● **Available data**:
• • •

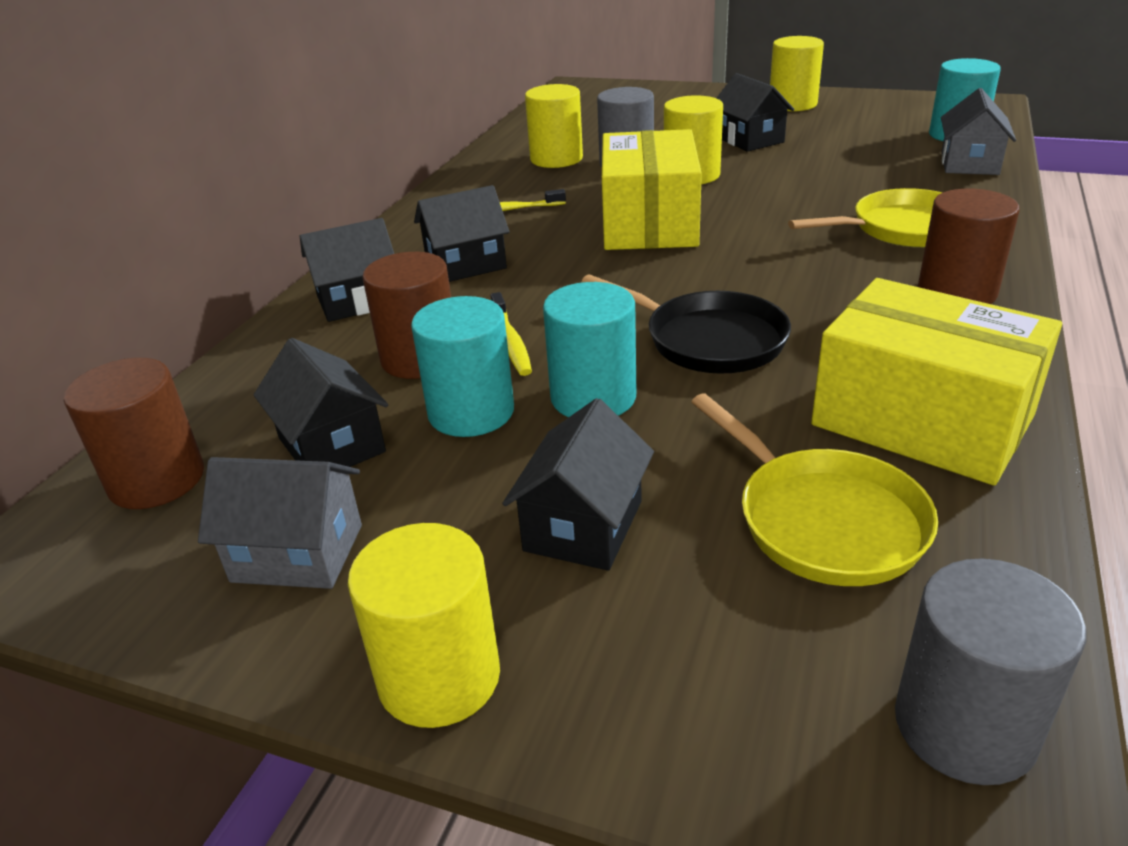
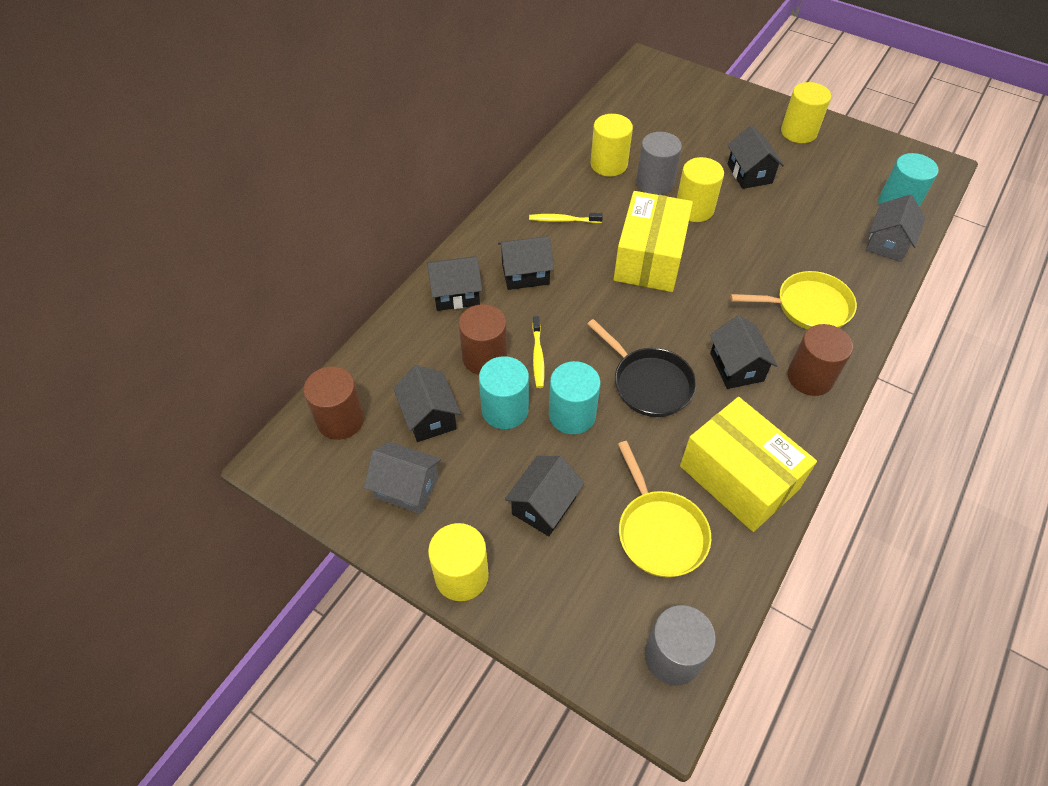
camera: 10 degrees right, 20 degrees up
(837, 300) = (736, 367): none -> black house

• • •

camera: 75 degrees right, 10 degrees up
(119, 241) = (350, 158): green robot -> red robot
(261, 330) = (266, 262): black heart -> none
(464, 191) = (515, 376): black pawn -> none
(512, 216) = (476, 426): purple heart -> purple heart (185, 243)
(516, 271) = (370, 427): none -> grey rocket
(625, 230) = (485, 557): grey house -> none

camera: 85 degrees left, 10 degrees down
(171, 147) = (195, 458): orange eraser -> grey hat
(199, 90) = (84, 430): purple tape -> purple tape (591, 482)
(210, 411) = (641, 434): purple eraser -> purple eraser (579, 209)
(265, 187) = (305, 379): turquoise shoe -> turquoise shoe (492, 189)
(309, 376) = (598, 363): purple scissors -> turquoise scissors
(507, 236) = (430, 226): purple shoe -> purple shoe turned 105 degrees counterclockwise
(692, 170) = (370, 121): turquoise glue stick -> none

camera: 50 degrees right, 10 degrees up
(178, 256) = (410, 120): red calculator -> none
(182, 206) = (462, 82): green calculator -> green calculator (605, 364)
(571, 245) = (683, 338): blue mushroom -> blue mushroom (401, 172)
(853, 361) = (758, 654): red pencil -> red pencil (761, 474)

• • •

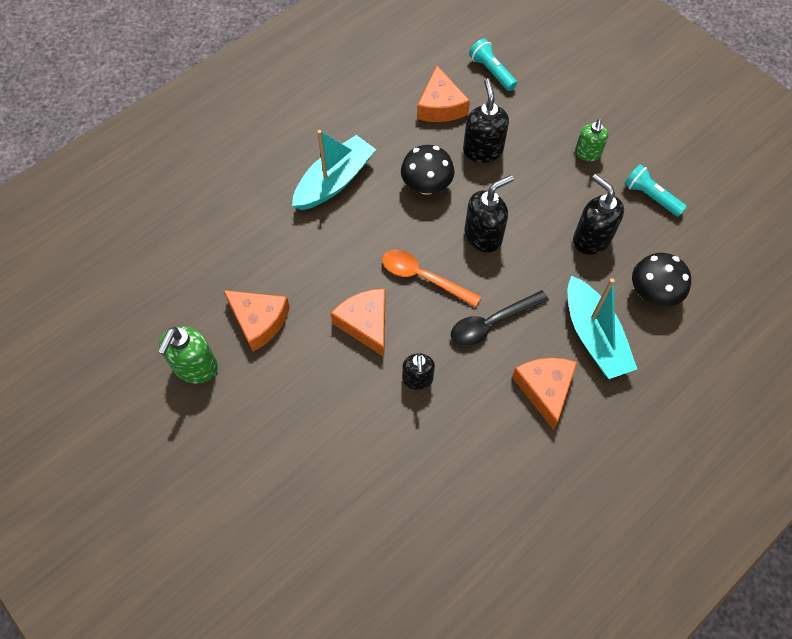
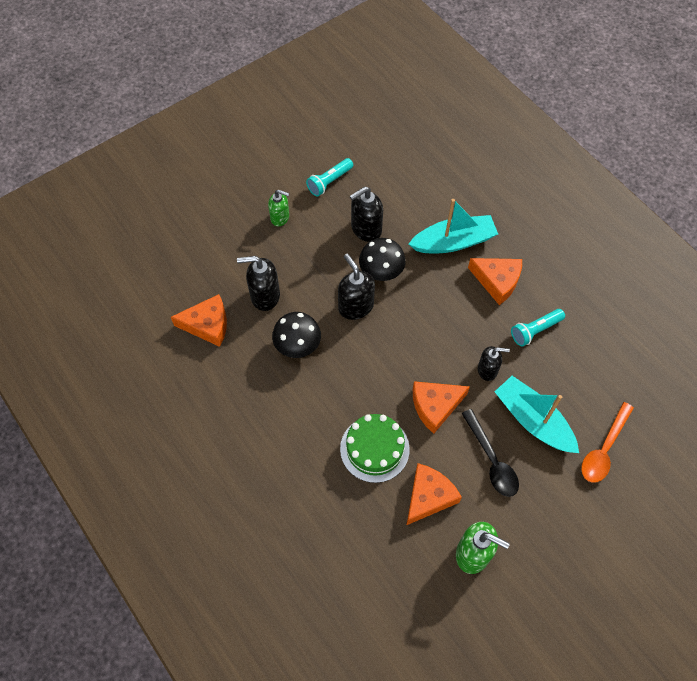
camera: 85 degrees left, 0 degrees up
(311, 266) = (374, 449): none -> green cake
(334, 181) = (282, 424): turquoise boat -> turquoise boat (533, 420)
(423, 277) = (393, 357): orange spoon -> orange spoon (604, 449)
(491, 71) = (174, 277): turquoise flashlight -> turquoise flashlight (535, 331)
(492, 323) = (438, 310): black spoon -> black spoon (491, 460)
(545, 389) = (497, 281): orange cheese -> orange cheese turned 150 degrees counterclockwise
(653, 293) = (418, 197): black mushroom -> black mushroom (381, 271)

• • •

● **What is expected**:
From the records above, copy only the lines starting with the line that holds "camera: 85 degrees left, 10 degrees down" and going on through the line that holds "(853, 361) = (758, 654): red", exactly as written.

● **Finished task**:
camera: 85 degrees left, 10 degrees down
(171, 147) = (195, 458): orange eraser -> grey hat
(199, 90) = (84, 430): purple tape -> purple tape (591, 482)
(210, 411) = (641, 434): purple eraser -> purple eraser (579, 209)
(265, 187) = (305, 379): turquoise shoe -> turquoise shoe (492, 189)
(309, 376) = (598, 363): purple scissors -> turquoise scissors
(507, 236) = (430, 226): purple shoe -> purple shoe turned 105 degrees counterclockwise
(692, 170) = (370, 121): turquoise glue stick -> none

camera: 50 degrees right, 10 degrees up
(178, 256) = (410, 120): red calculator -> none
(182, 206) = (462, 82): green calculator -> green calculator (605, 364)
(571, 245) = (683, 338): blue mushroom -> blue mushroom (401, 172)
(853, 361) = (758, 654): red pencil -> red pencil (761, 474)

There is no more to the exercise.